• WORK REQUEST:
Produce one exact copy of the records, no pictures.

Object change listings:
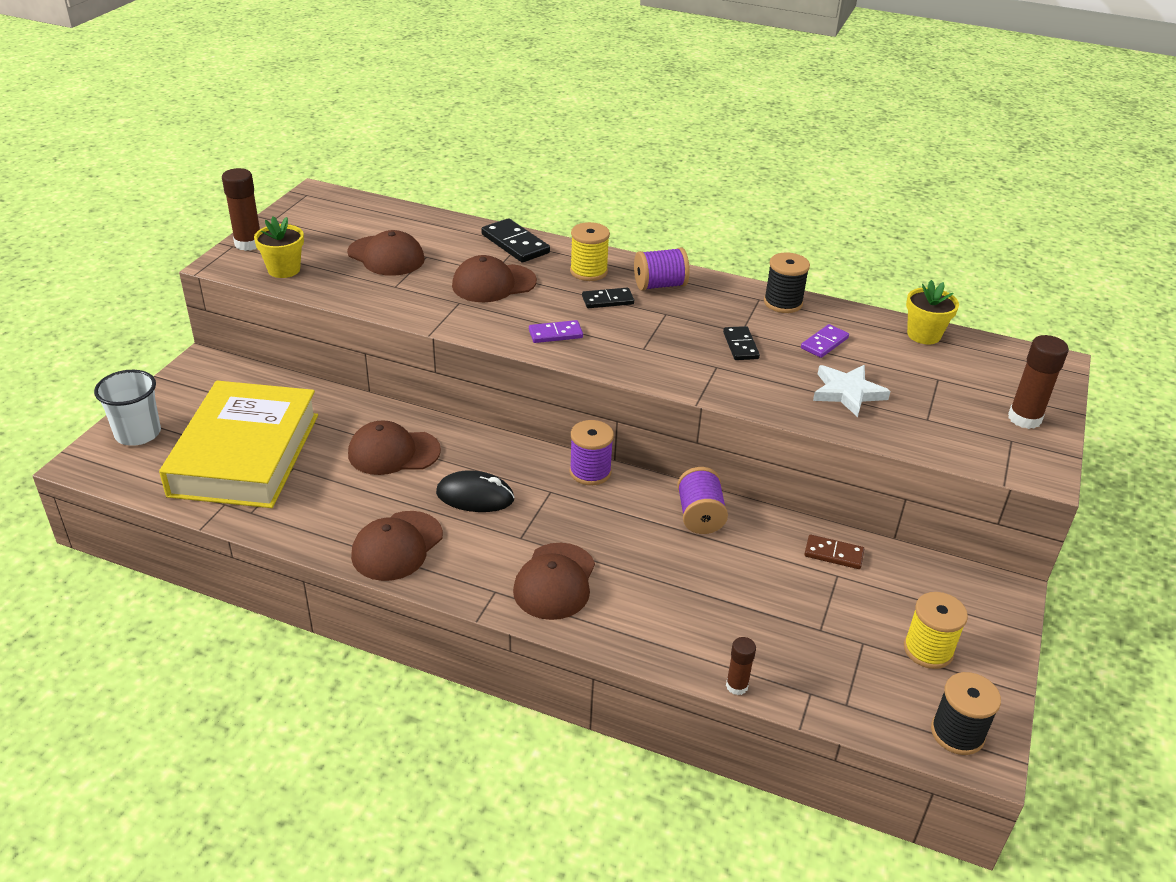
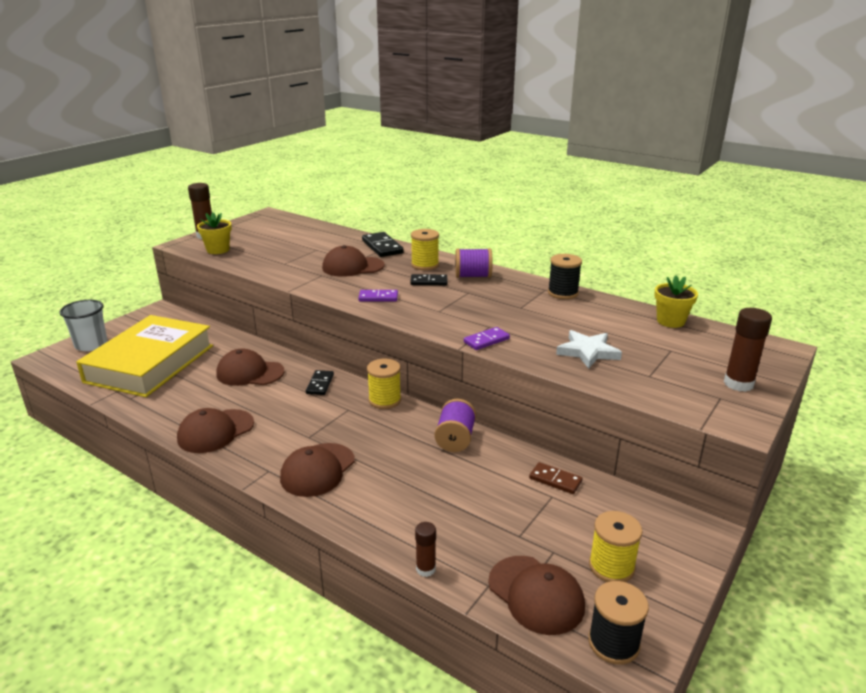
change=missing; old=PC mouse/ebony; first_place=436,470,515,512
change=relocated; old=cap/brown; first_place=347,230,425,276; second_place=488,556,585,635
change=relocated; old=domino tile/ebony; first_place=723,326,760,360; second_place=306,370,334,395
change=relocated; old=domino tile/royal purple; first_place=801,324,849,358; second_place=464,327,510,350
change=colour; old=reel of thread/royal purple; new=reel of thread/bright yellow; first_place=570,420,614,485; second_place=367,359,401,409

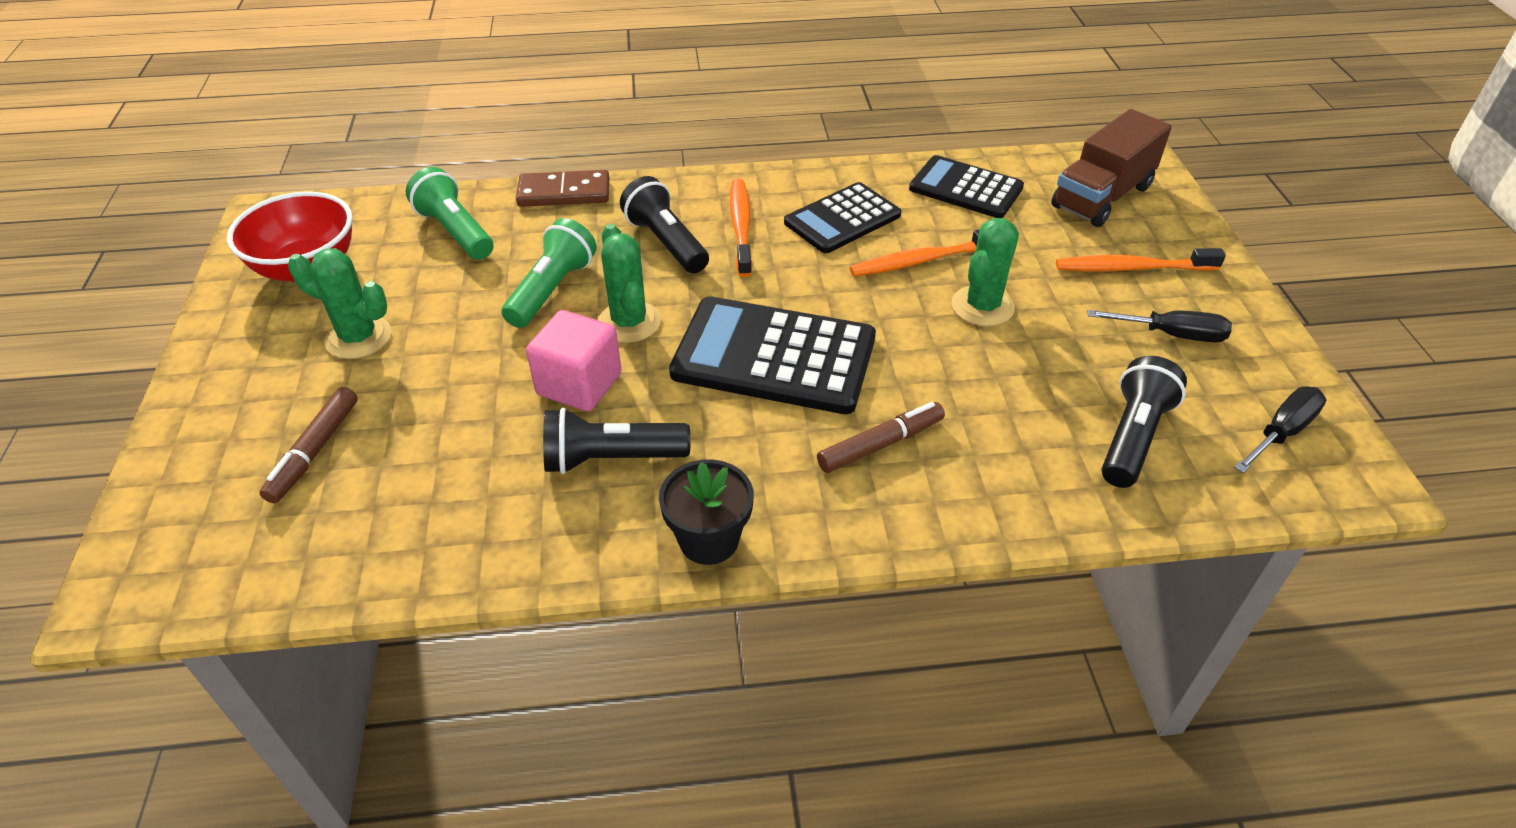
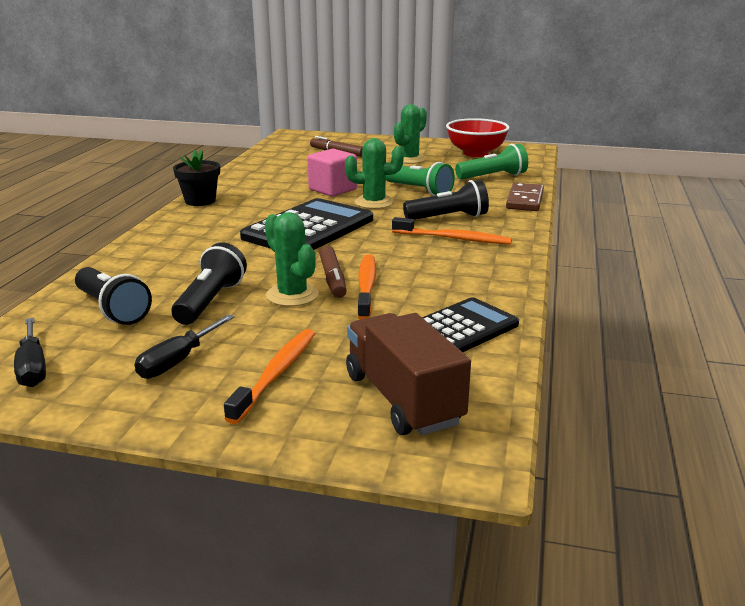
change=missing; old=adding machine/ebony; first_place=784,182,901,253
change=relocated; old=torch/ebony; first_place=543,408,690,474; second_place=171,243,247,325
change=relocated; old=marker pen/brown; first_place=817,402,945,473; second_place=319,246,347,298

• WRITTEN REPLY:
change=missing; old=PC mouse/ebony; first_place=436,470,515,512
change=relocated; old=cap/brown; first_place=347,230,425,276; second_place=488,556,585,635
change=relocated; old=domino tile/ebony; first_place=723,326,760,360; second_place=306,370,334,395
change=relocated; old=domino tile/royal purple; first_place=801,324,849,358; second_place=464,327,510,350
change=colour; old=reel of thread/royal purple; new=reel of thread/bright yellow; first_place=570,420,614,485; second_place=367,359,401,409

change=missing; old=adding machine/ebony; first_place=784,182,901,253
change=relocated; old=torch/ebony; first_place=543,408,690,474; second_place=171,243,247,325
change=relocated; old=marker pen/brown; first_place=817,402,945,473; second_place=319,246,347,298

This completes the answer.